[Before-and-after object listings]
****
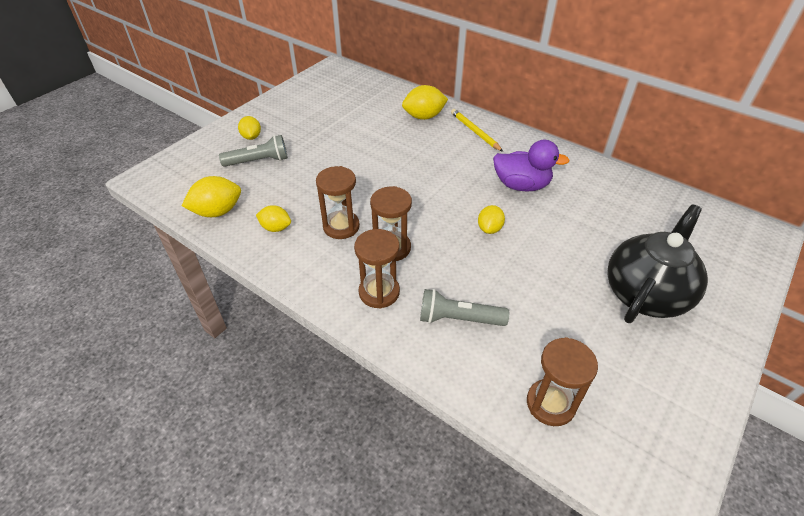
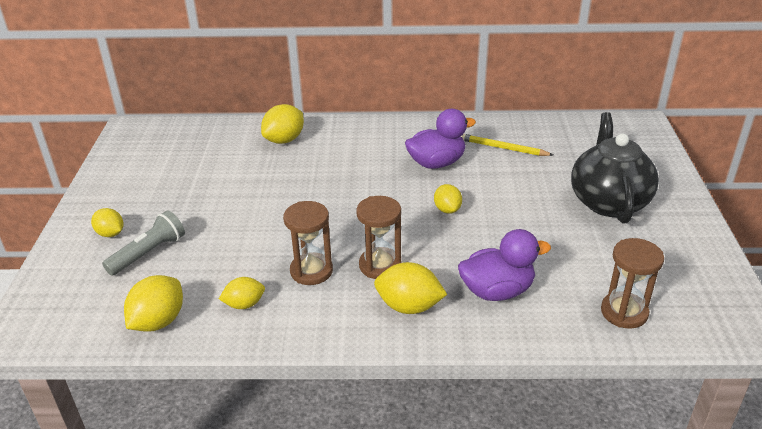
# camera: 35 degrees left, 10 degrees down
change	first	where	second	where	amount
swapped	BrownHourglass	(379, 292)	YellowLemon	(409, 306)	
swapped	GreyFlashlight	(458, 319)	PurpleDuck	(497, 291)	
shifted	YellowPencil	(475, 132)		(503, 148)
****
Description of the task: Pick each line holding "swapped" out of the entries above and return it.

Answer box:
swapped	BrownHourglass	(379, 292)	YellowLemon	(409, 306)	
swapped	GreyFlashlight	(458, 319)	PurpleDuck	(497, 291)	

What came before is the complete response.